-- RECORDS SUPPLIED follows --

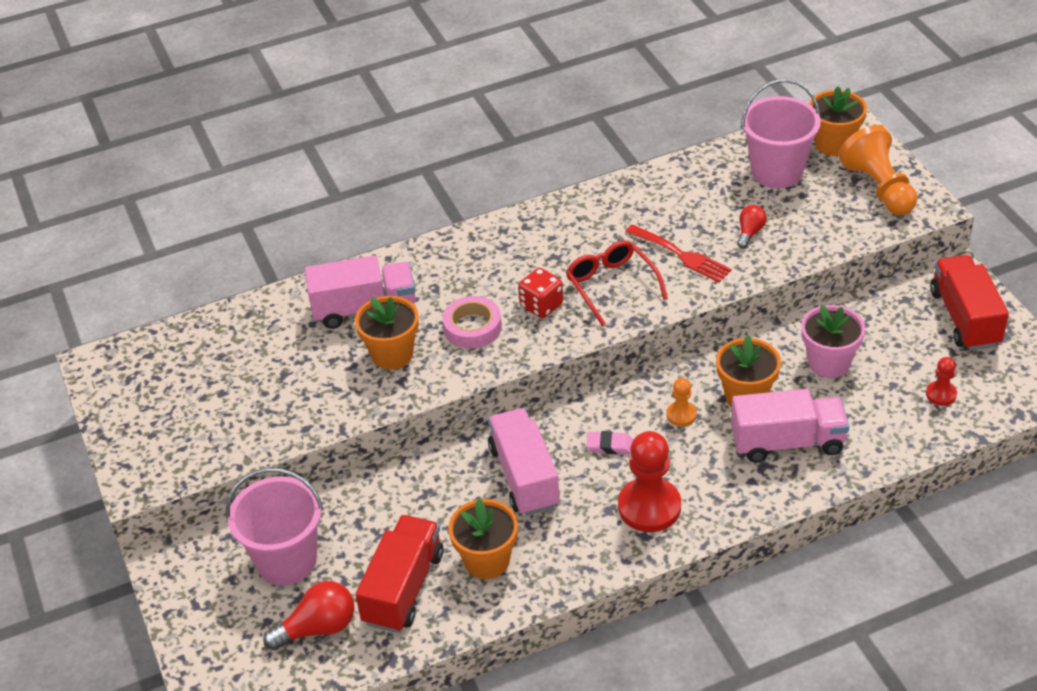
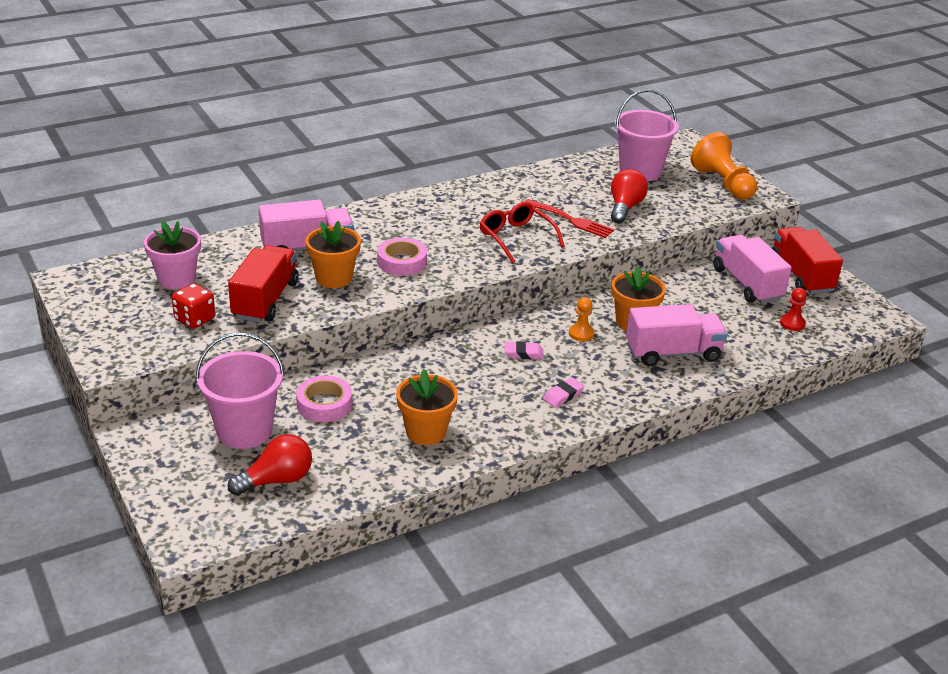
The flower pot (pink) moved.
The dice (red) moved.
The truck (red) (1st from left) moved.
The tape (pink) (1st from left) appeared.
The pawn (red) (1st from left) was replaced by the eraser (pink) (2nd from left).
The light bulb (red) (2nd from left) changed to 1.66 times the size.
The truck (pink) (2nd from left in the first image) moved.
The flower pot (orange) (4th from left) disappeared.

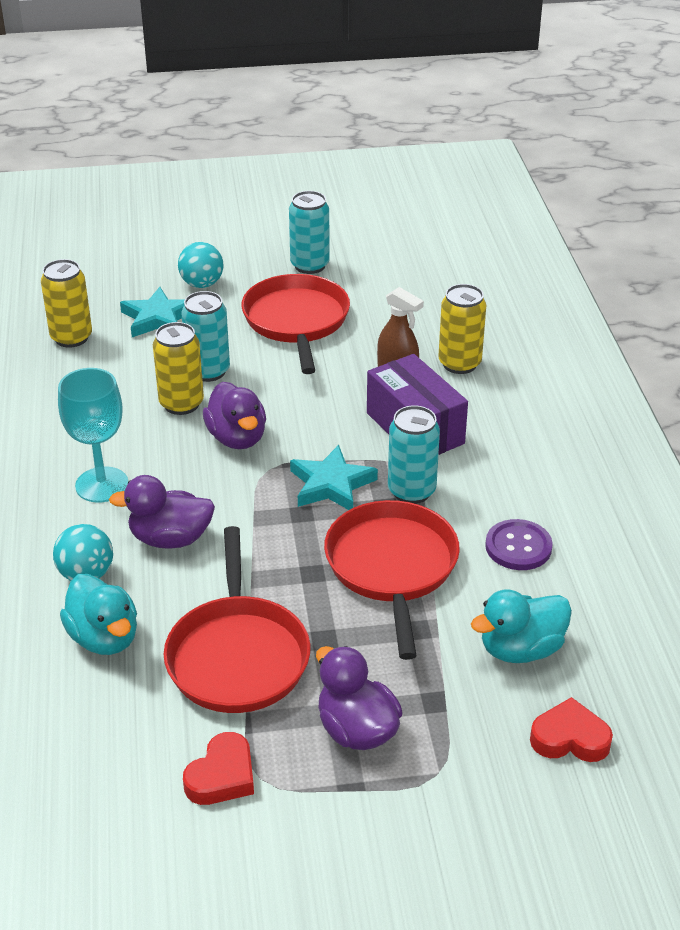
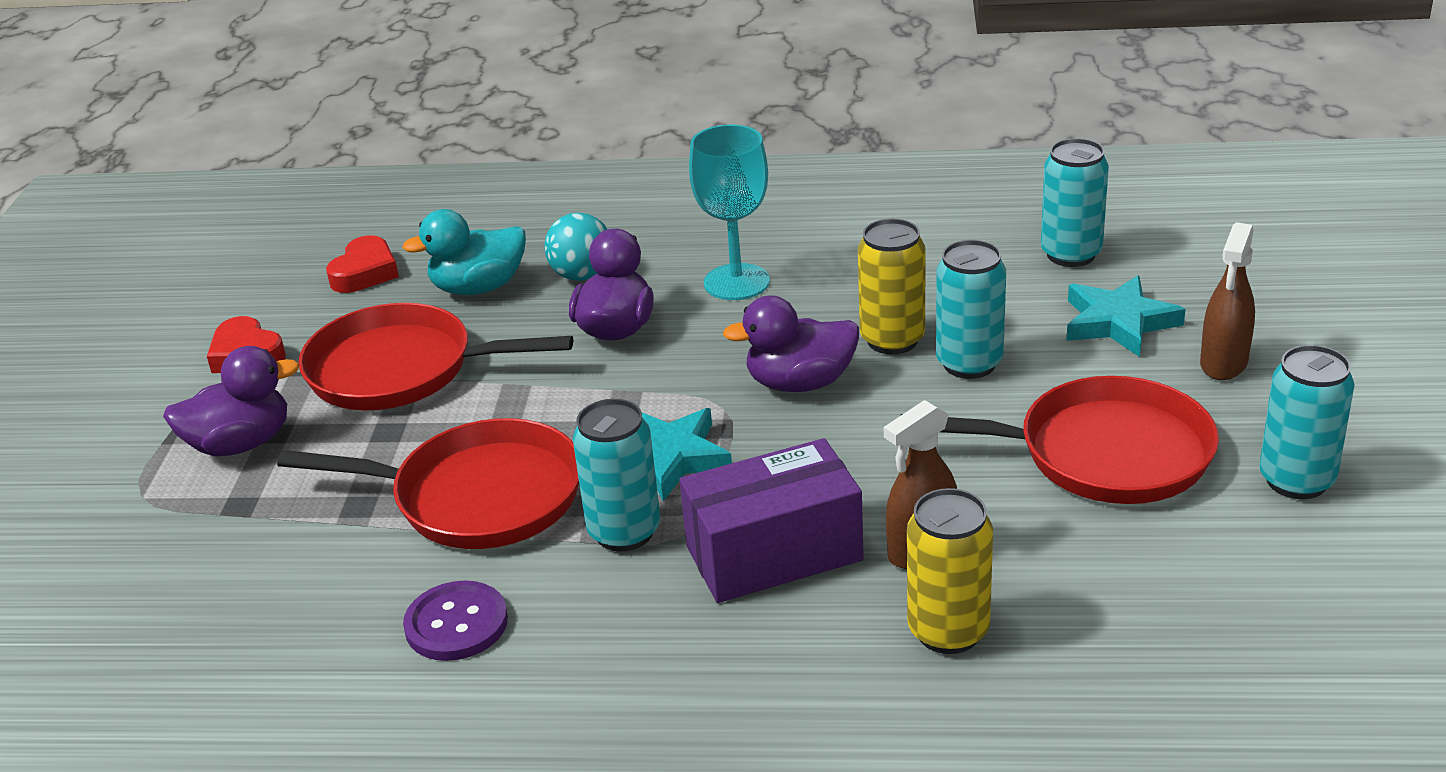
The heart (red) (2nd from left) moved.
The can (yellow) (1st from left) became the can (turquoise) (3rd from left).
The ball (turquoise) (2nd from left) was replaced by the spray bottle (brown) (2nd from left).
The duck (turquoise) (2nd from left) disappeared.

-- RECORDS SUPPLIED concluded --

» INSTRUCTIONS TO FOLLOW
Go through the records above, find every line with the word "truck", and list those lines.

» SOLUTION TO THE PROBLEM
The truck (red) (1st from left) moved.
The truck (pink) (2nd from left in the first image) moved.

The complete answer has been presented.